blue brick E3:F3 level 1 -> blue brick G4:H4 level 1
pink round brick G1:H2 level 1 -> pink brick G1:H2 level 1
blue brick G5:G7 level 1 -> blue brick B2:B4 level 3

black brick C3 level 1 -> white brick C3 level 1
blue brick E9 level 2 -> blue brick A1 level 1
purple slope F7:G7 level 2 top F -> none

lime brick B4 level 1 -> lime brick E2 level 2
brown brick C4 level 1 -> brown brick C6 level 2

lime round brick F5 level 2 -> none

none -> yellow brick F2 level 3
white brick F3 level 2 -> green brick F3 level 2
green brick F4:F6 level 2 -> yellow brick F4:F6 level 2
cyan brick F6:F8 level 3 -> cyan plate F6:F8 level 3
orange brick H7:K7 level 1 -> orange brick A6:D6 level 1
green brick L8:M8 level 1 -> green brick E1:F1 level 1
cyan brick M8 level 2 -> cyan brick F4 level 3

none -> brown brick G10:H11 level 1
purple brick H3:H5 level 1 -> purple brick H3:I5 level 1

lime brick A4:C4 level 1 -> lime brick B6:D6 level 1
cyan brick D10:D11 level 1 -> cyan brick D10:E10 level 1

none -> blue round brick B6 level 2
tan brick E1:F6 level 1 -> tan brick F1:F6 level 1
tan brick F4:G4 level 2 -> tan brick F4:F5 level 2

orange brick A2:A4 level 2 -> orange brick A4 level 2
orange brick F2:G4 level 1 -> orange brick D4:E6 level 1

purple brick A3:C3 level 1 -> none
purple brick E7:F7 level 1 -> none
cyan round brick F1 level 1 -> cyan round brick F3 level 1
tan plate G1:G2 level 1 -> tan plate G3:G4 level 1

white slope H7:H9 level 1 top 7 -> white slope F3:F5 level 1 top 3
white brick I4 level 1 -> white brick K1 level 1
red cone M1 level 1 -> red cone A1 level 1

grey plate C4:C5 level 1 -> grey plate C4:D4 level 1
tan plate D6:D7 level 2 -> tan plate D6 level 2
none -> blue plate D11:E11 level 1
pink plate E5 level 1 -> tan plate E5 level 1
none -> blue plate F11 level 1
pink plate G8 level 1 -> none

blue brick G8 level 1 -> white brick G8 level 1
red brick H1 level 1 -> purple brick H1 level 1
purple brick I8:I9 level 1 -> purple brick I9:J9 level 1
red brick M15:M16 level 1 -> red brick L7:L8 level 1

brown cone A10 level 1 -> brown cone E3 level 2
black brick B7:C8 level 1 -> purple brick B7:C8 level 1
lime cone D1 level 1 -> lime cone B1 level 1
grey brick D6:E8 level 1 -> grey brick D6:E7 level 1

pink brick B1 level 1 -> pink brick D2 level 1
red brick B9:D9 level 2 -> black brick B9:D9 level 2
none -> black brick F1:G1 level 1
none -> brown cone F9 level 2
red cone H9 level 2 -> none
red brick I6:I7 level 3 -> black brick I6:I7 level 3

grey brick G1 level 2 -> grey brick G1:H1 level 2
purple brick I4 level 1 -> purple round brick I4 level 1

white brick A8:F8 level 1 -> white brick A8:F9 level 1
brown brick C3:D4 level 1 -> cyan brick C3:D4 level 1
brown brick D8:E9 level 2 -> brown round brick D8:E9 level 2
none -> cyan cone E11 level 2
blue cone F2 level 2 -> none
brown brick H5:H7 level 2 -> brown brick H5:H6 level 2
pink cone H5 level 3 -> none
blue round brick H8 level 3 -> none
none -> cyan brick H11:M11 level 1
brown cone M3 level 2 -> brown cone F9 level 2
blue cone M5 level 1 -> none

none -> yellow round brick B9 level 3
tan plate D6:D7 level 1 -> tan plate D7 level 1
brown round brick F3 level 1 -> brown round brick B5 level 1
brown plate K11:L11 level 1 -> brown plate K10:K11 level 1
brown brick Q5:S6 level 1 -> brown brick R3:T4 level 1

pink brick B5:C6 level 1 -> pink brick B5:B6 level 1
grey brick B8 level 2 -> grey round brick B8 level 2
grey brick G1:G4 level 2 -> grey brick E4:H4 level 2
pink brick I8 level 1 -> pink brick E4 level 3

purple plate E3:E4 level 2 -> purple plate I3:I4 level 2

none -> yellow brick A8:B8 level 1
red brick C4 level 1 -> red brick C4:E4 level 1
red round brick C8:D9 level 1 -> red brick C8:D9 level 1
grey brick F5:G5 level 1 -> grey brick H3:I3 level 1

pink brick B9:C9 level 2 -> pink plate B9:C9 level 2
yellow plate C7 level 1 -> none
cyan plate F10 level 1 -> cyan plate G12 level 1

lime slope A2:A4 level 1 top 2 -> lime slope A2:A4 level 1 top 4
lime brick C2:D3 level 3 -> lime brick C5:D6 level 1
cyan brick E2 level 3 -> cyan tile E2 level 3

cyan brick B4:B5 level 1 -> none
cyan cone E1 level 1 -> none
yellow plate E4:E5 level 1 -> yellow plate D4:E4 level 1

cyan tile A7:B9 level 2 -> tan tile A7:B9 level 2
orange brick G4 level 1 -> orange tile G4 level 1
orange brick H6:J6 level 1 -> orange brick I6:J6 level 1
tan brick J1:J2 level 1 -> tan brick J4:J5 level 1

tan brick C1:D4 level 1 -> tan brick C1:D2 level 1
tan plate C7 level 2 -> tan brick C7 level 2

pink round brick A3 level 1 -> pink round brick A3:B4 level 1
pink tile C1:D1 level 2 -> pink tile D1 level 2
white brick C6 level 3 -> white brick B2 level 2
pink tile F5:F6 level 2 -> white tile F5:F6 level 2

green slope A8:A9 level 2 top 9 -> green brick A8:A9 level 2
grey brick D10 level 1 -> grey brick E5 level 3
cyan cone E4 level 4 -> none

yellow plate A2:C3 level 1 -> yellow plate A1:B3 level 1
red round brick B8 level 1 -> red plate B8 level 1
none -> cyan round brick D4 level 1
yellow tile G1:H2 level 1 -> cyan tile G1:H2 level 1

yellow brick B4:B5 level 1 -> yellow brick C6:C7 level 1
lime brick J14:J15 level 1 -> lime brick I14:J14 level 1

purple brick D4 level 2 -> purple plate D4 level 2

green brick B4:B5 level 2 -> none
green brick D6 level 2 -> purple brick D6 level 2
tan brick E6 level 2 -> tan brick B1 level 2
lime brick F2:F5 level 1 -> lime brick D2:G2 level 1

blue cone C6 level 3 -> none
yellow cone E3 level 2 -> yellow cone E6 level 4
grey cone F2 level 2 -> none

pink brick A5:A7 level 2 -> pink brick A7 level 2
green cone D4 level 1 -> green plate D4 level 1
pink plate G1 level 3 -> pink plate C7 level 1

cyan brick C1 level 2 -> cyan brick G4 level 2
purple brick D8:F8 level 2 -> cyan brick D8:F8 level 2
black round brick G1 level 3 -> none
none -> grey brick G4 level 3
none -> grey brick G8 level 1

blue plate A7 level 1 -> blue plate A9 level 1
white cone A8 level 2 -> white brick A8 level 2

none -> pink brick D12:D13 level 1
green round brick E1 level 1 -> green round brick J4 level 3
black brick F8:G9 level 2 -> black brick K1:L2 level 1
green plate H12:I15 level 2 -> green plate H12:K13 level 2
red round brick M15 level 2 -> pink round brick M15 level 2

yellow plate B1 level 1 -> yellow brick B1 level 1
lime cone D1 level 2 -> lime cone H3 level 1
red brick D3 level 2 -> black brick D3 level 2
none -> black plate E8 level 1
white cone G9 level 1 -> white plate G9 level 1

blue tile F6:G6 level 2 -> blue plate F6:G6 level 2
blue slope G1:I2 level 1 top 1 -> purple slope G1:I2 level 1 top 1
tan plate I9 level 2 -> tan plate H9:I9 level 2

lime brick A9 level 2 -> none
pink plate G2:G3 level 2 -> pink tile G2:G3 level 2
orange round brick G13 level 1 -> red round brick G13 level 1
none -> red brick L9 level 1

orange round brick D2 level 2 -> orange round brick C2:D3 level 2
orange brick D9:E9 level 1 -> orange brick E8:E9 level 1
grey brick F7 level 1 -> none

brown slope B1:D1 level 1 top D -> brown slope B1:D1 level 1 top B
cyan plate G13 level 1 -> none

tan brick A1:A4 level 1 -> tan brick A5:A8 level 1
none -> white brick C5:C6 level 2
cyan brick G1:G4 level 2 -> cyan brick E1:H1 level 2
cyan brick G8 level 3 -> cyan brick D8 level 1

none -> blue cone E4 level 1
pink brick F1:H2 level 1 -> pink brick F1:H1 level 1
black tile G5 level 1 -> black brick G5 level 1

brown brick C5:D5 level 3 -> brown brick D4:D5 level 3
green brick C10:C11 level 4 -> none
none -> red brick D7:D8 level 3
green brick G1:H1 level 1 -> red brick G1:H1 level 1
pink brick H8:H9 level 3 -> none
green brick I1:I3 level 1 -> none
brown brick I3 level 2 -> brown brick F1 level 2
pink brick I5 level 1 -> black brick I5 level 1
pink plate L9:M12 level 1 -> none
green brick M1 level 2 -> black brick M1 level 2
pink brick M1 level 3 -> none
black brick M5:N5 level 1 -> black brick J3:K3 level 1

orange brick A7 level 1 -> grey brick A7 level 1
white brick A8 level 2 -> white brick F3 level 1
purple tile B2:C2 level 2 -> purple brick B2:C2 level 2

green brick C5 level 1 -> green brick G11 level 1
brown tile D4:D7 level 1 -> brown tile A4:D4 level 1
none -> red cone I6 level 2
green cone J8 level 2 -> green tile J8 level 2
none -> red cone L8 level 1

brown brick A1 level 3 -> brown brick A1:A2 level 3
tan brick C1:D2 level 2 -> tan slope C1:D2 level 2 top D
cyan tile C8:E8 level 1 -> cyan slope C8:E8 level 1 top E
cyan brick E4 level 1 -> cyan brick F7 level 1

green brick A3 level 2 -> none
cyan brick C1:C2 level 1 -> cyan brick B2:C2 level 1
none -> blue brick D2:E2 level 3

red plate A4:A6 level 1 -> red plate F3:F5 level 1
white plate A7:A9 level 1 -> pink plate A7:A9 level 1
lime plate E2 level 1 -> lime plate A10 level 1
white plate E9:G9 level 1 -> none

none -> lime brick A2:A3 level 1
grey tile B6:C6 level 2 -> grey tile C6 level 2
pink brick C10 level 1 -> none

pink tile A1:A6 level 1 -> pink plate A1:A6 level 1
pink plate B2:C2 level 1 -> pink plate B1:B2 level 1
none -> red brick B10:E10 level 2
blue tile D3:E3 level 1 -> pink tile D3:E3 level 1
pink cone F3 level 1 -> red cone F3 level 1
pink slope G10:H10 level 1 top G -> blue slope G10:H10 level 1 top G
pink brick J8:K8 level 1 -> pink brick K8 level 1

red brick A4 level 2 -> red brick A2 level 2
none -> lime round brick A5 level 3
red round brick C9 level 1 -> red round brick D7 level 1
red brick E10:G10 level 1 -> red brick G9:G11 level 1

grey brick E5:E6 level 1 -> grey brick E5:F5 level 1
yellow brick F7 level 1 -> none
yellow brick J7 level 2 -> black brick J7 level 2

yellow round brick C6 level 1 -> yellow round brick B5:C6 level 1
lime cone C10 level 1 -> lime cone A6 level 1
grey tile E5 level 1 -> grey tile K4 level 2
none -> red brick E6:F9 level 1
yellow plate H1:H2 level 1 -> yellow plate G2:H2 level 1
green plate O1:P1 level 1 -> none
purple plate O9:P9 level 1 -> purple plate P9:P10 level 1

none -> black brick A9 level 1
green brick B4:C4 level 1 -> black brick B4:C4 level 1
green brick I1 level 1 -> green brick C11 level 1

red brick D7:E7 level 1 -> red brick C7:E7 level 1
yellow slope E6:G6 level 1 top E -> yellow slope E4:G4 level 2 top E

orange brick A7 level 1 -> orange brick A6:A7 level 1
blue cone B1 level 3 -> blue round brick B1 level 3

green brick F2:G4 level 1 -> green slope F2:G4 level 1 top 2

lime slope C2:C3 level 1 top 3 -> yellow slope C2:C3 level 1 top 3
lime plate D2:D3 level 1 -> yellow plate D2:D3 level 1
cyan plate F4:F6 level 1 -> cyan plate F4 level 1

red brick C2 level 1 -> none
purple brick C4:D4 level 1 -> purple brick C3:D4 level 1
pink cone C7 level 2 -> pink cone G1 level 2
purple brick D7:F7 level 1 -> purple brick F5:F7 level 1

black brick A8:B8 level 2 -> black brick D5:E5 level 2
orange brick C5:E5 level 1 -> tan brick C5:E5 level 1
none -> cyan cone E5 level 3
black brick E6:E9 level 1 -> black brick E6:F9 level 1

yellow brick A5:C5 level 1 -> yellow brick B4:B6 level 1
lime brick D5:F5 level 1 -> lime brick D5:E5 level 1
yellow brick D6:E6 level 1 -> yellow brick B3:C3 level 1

..........

EXERCISE: Here the job is to output the lines from the start of the material through the line with "cyan brick M8", inclusive, exactly and with nothing else.

ANSWER FOR THIS EXERCISE:
blue brick E3:F3 level 1 -> blue brick G4:H4 level 1
pink round brick G1:H2 level 1 -> pink brick G1:H2 level 1
blue brick G5:G7 level 1 -> blue brick B2:B4 level 3

black brick C3 level 1 -> white brick C3 level 1
blue brick E9 level 2 -> blue brick A1 level 1
purple slope F7:G7 level 2 top F -> none

lime brick B4 level 1 -> lime brick E2 level 2
brown brick C4 level 1 -> brown brick C6 level 2

lime round brick F5 level 2 -> none

none -> yellow brick F2 level 3
white brick F3 level 2 -> green brick F3 level 2
green brick F4:F6 level 2 -> yellow brick F4:F6 level 2
cyan brick F6:F8 level 3 -> cyan plate F6:F8 level 3
orange brick H7:K7 level 1 -> orange brick A6:D6 level 1
green brick L8:M8 level 1 -> green brick E1:F1 level 1
cyan brick M8 level 2 -> cyan brick F4 level 3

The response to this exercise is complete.